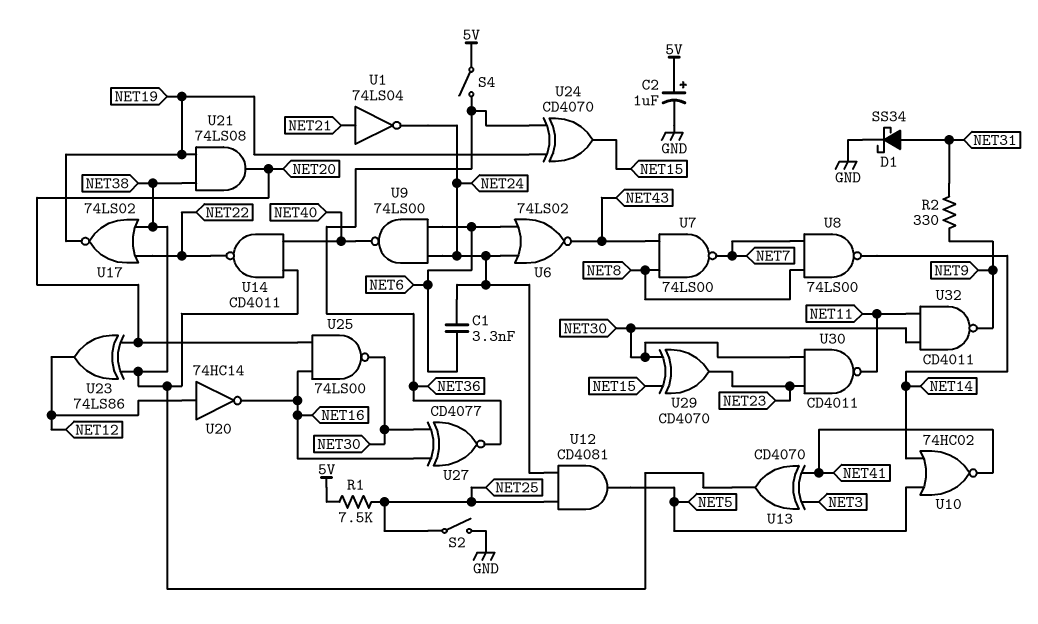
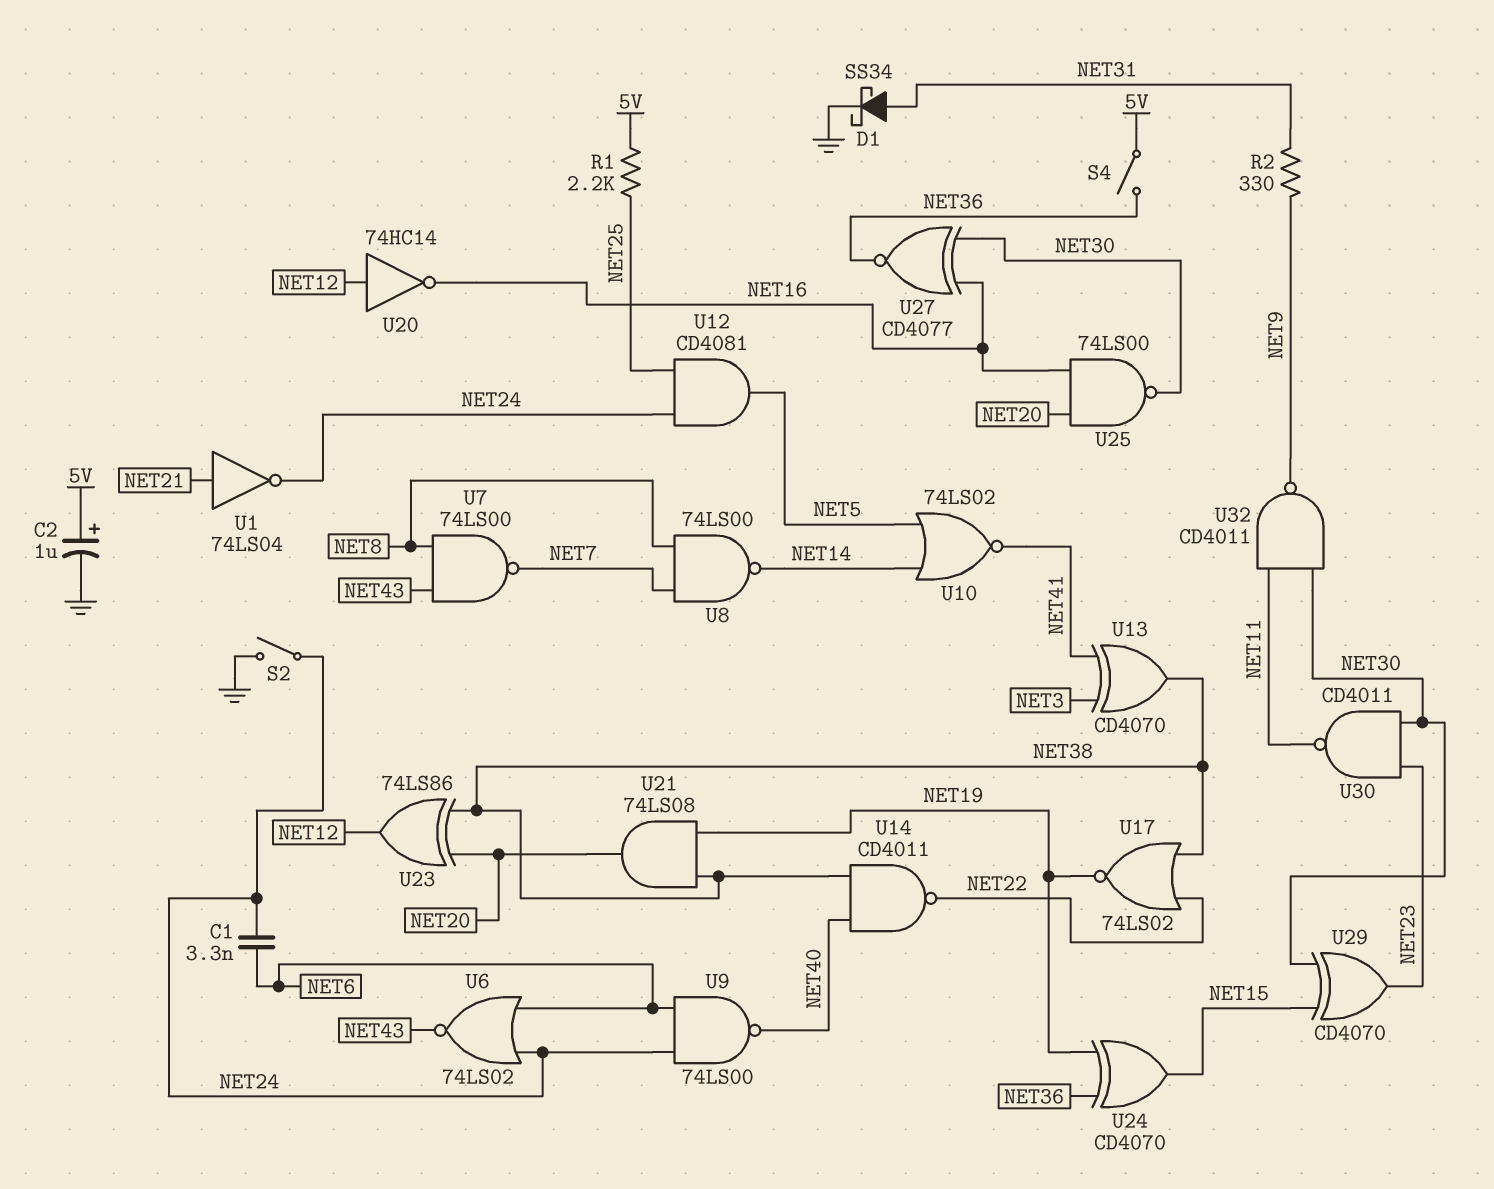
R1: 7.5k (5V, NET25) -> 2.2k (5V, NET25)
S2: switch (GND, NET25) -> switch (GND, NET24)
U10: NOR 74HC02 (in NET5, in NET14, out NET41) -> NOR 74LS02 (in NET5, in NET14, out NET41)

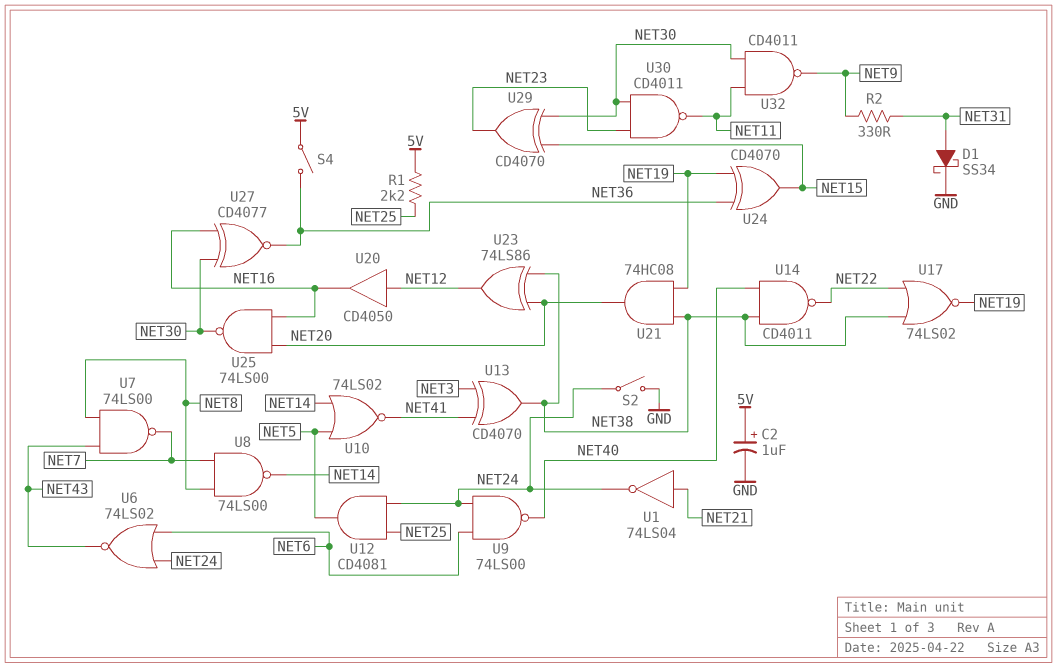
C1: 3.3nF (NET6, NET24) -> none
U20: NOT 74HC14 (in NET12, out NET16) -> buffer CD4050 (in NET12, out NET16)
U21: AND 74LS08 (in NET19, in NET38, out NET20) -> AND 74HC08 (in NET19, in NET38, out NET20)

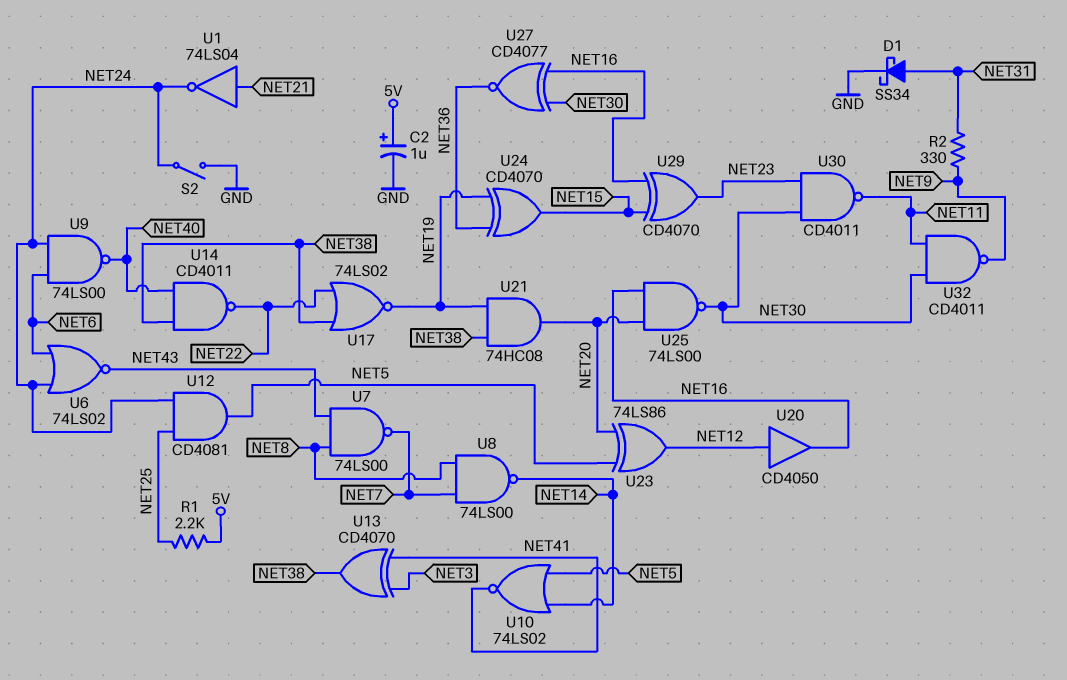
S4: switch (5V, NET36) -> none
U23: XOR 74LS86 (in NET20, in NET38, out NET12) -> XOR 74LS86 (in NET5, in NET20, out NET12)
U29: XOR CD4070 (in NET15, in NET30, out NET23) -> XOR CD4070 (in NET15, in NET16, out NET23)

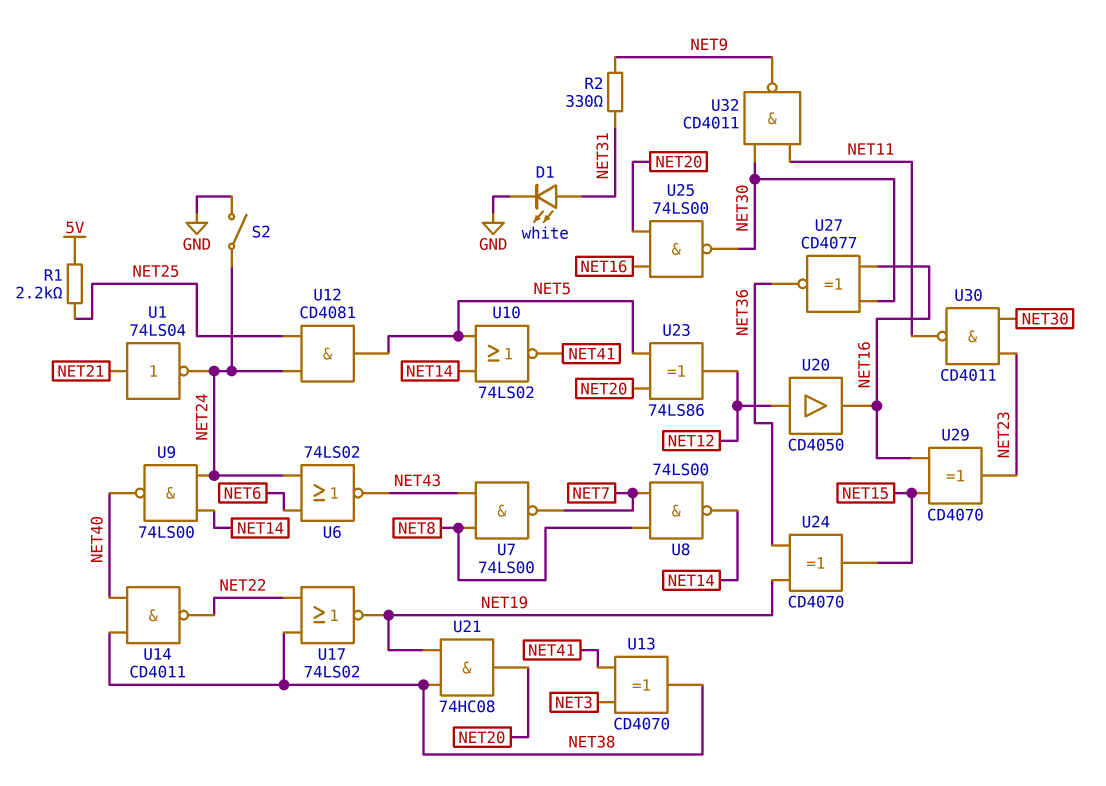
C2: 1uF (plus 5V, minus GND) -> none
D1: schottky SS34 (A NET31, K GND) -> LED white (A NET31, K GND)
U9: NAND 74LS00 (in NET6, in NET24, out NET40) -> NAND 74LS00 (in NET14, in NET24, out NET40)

◇ ◇ ◇

(WORK INSTRUCTIONS): Exclude every picture, then return precisely the lines that run from the line containing "U23: XOR 74LS86" through the end of the entries above.

(EXERCISE SOLUTION):
U23: XOR 74LS86 (in NET20, in NET38, out NET12) -> XOR 74LS86 (in NET5, in NET20, out NET12)
U29: XOR CD4070 (in NET15, in NET30, out NET23) -> XOR CD4070 (in NET15, in NET16, out NET23)

C2: 1uF (plus 5V, minus GND) -> none
D1: schottky SS34 (A NET31, K GND) -> LED white (A NET31, K GND)
U9: NAND 74LS00 (in NET6, in NET24, out NET40) -> NAND 74LS00 (in NET14, in NET24, out NET40)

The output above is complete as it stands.